=== Section Start ===

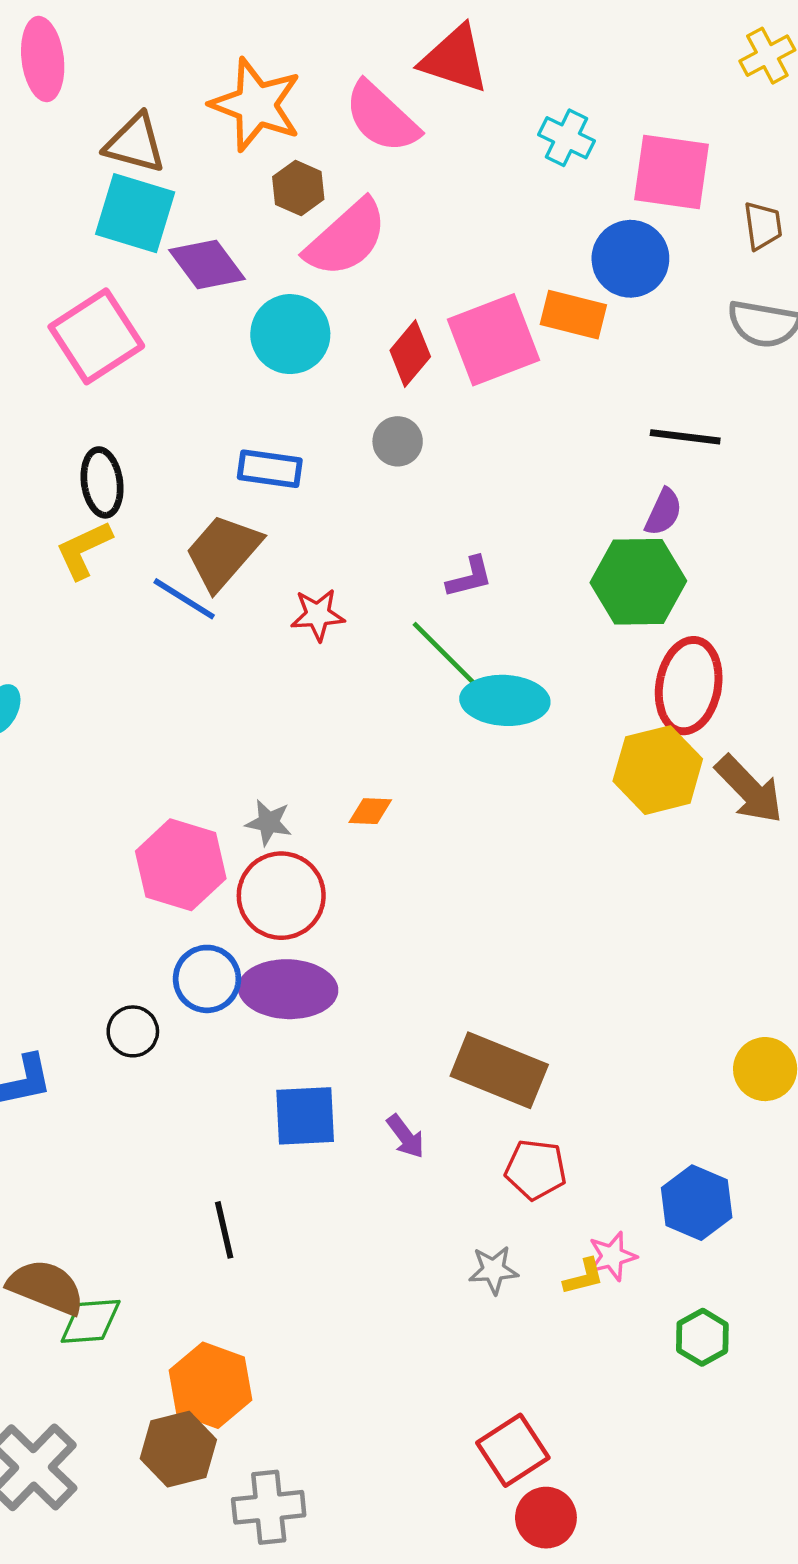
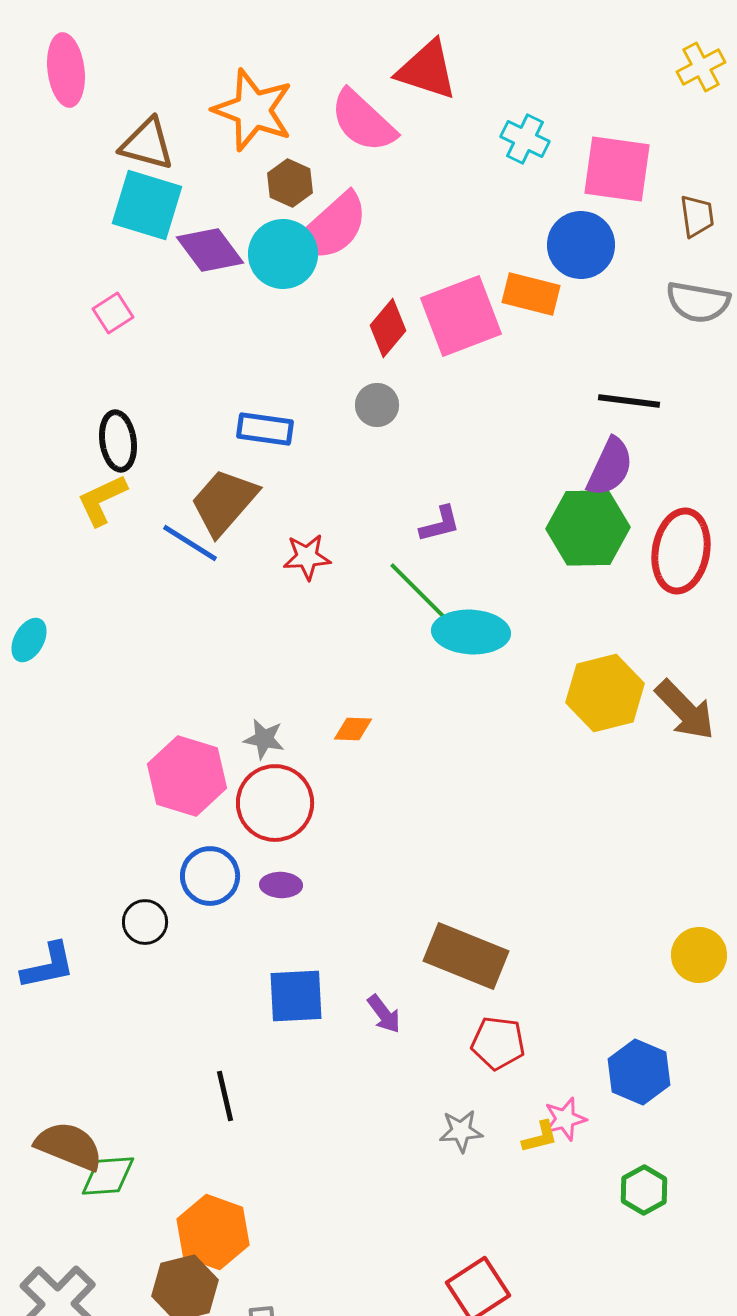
cyan circle: (290, 334) -> (283, 254), moved
pink square: (96, 336) -> (113, 313), size x0.5
purple semicircle: (664, 512) -> (610, 467), size x1.4
red ellipse: (689, 686) -> (681, 551), moved
purple ellipse: (288, 989) -> (281, 885), size x0.5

=== Section End ===

▸ **EXERCISE AIM**: Each record above is to be returned unchanged, while any picture it holds stays out.

▸ **RESPONSE TO THE EXERCISE**:
cyan circle: (290, 334) -> (283, 254), moved
pink square: (96, 336) -> (113, 313), size x0.5
purple semicircle: (664, 512) -> (610, 467), size x1.4
red ellipse: (689, 686) -> (681, 551), moved
purple ellipse: (288, 989) -> (281, 885), size x0.5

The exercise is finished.